Within the listing below, the lines to output run from the one containing "camera: 55 degrees right, 10 degrees down" through the one containing "(751, 339) = (708, 192): orange"; copy them exactly and nothing else.
[Opening DATA LISTING section]
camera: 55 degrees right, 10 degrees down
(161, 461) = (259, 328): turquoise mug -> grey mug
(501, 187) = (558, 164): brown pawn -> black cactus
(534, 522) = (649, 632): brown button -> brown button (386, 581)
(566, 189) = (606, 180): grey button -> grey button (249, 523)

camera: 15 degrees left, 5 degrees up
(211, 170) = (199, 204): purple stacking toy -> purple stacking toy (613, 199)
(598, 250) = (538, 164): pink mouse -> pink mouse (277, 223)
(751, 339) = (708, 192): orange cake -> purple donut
[Closing DATA LISTING section]
[Opening DATA LISTING section]
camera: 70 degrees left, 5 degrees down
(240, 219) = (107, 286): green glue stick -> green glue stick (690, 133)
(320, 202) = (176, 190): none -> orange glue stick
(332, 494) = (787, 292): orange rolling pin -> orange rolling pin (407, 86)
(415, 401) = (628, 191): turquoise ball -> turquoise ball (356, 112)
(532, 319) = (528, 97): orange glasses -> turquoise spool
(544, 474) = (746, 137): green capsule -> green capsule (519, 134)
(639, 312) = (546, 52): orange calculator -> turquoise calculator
[Closing DATA LISTING section]
[Opening DATA LISTING section]
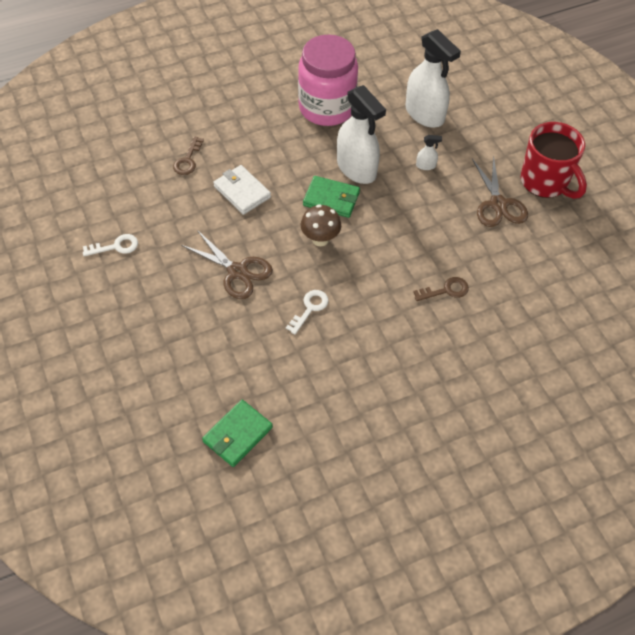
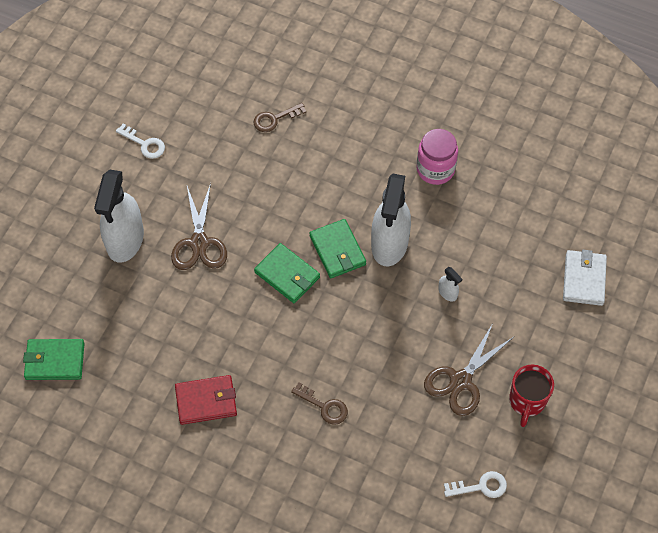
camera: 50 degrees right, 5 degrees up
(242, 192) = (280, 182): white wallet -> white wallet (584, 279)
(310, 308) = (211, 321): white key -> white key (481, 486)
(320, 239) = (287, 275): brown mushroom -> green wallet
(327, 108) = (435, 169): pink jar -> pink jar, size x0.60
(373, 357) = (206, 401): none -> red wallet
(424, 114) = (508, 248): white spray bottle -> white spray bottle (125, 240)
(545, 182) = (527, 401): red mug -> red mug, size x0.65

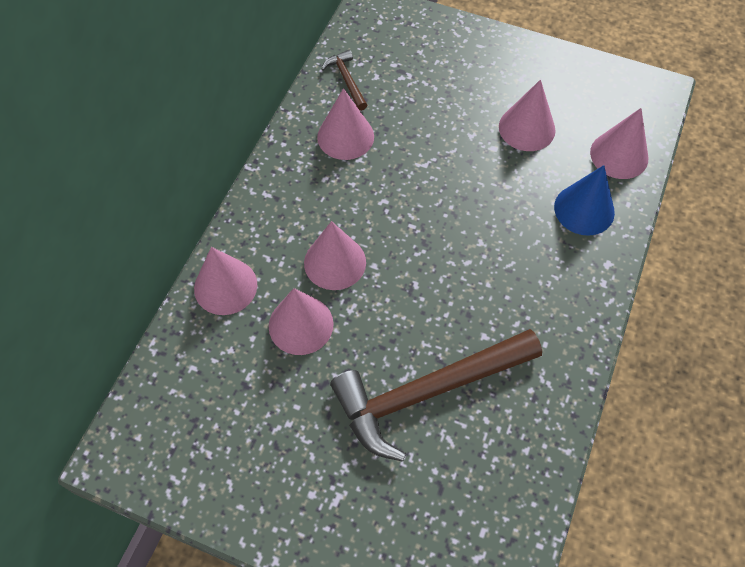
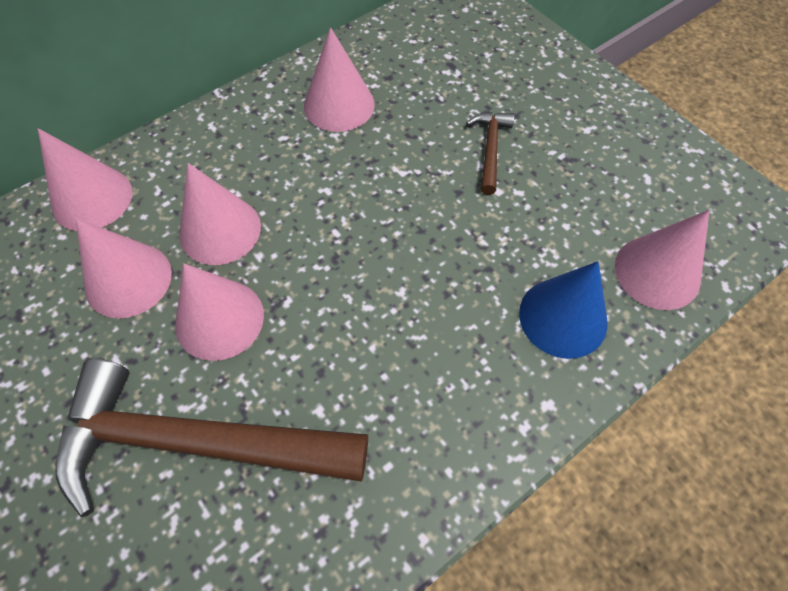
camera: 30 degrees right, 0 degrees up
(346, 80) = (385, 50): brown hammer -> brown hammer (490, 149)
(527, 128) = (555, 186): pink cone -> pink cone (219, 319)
[Closing DATA LISTING section]
TASK RESULT:
camera: 55 degrees right, 10 degrees down
(161, 461) = (259, 328): turquoise mug -> grey mug
(501, 187) = (558, 164): brown pawn -> black cactus
(534, 522) = (649, 632): brown button -> brown button (386, 581)
(566, 189) = (606, 180): grey button -> grey button (249, 523)

camera: 15 degrees left, 5 degrees up
(211, 170) = (199, 204): purple stacking toy -> purple stacking toy (613, 199)
(598, 250) = (538, 164): pink mouse -> pink mouse (277, 223)
(751, 339) = (708, 192): orange cake -> purple donut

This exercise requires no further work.